WORK REQUEST: Identify every line in the records below that contains the word "truck", and copy each of those lines.

MATERIAL FOR THE TASK:
——
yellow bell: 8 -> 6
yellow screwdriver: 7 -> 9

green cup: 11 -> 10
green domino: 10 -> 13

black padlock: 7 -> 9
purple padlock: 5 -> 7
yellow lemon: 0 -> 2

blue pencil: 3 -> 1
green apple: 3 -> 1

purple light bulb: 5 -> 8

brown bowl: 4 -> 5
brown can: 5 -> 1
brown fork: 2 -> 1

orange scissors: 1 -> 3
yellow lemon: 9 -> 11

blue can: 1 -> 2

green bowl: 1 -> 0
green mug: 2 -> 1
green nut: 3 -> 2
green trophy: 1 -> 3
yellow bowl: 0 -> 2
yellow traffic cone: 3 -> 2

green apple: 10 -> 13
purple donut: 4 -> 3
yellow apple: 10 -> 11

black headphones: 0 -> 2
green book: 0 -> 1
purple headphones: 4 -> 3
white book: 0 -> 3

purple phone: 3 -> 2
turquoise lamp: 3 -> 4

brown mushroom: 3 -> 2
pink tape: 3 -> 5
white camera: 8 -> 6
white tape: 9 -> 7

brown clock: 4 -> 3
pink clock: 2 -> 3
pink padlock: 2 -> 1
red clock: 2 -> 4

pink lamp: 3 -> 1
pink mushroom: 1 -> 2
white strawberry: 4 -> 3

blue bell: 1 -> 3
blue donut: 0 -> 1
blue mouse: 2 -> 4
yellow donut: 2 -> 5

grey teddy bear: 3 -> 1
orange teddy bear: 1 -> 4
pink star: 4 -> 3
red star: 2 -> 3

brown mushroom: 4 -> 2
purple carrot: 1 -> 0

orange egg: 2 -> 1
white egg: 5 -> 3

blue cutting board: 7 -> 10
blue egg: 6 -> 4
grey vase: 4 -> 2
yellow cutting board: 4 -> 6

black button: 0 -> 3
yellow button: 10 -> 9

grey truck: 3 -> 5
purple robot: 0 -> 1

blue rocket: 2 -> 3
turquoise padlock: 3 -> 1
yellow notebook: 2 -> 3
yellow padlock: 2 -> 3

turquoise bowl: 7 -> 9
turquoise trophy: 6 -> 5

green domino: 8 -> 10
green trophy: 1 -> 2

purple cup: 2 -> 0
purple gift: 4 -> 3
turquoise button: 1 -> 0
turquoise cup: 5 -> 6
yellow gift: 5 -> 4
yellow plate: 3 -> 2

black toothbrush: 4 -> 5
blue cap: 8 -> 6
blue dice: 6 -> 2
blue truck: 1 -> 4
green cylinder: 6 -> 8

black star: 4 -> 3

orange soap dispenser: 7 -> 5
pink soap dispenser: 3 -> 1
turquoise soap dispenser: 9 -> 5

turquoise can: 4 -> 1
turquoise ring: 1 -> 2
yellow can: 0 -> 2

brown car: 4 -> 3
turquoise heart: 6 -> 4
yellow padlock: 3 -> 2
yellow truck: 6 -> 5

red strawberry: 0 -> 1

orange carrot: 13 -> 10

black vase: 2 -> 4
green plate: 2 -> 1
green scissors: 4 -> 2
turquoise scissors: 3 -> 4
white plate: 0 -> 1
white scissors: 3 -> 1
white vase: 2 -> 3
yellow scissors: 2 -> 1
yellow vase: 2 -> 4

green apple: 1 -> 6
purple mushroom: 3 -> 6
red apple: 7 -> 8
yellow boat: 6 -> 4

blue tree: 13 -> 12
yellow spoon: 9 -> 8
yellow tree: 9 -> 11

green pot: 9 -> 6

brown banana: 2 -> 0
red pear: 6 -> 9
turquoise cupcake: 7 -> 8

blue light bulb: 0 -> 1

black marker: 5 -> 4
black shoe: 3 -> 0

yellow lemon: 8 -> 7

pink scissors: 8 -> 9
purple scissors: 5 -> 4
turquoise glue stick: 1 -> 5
——
TASK OUTPUT:
grey truck: 3 -> 5
blue truck: 1 -> 4
yellow truck: 6 -> 5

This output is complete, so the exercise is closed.